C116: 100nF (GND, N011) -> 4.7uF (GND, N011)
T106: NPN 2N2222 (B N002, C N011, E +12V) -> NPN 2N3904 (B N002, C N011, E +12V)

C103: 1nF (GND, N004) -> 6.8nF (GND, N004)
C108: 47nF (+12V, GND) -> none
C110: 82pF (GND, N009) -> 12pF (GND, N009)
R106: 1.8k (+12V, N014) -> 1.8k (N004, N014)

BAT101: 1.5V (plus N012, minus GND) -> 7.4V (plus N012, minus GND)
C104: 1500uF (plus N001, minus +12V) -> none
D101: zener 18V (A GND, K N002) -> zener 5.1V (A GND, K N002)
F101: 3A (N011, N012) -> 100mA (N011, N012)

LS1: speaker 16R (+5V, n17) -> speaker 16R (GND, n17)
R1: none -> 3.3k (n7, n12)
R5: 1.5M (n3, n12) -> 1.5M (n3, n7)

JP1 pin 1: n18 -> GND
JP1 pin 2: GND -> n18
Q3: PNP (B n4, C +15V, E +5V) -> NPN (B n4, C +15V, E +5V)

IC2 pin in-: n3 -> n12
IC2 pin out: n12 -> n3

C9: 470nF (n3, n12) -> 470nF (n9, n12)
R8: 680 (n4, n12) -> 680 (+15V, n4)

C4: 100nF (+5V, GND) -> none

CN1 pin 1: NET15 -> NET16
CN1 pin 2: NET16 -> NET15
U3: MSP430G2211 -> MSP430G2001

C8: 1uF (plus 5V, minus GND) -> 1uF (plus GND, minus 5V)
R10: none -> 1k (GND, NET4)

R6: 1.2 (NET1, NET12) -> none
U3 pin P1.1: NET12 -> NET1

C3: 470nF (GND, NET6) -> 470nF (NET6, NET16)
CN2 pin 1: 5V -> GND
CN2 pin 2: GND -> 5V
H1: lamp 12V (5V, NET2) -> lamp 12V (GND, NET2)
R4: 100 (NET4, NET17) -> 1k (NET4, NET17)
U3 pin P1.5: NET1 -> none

§

**ASSIGNMENT**
However many lines the data holds, return each one exactly.

**EXERCISE ANSWER**
C116: 100nF (GND, N011) -> 4.7uF (GND, N011)
T106: NPN 2N2222 (B N002, C N011, E +12V) -> NPN 2N3904 (B N002, C N011, E +12V)

C103: 1nF (GND, N004) -> 6.8nF (GND, N004)
C108: 47nF (+12V, GND) -> none
C110: 82pF (GND, N009) -> 12pF (GND, N009)
R106: 1.8k (+12V, N014) -> 1.8k (N004, N014)

BAT101: 1.5V (plus N012, minus GND) -> 7.4V (plus N012, minus GND)
C104: 1500uF (plus N001, minus +12V) -> none
D101: zener 18V (A GND, K N002) -> zener 5.1V (A GND, K N002)
F101: 3A (N011, N012) -> 100mA (N011, N012)

LS1: speaker 16R (+5V, n17) -> speaker 16R (GND, n17)
R1: none -> 3.3k (n7, n12)
R5: 1.5M (n3, n12) -> 1.5M (n3, n7)

JP1 pin 1: n18 -> GND
JP1 pin 2: GND -> n18
Q3: PNP (B n4, C +15V, E +5V) -> NPN (B n4, C +15V, E +5V)

IC2 pin in-: n3 -> n12
IC2 pin out: n12 -> n3

C9: 470nF (n3, n12) -> 470nF (n9, n12)
R8: 680 (n4, n12) -> 680 (+15V, n4)

C4: 100nF (+5V, GND) -> none

CN1 pin 1: NET15 -> NET16
CN1 pin 2: NET16 -> NET15
U3: MSP430G2211 -> MSP430G2001

C8: 1uF (plus 5V, minus GND) -> 1uF (plus GND, minus 5V)
R10: none -> 1k (GND, NET4)

R6: 1.2 (NET1, NET12) -> none
U3 pin P1.1: NET12 -> NET1

C3: 470nF (GND, NET6) -> 470nF (NET6, NET16)
CN2 pin 1: 5V -> GND
CN2 pin 2: GND -> 5V
H1: lamp 12V (5V, NET2) -> lamp 12V (GND, NET2)
R4: 100 (NET4, NET17) -> 1k (NET4, NET17)
U3 pin P1.5: NET1 -> none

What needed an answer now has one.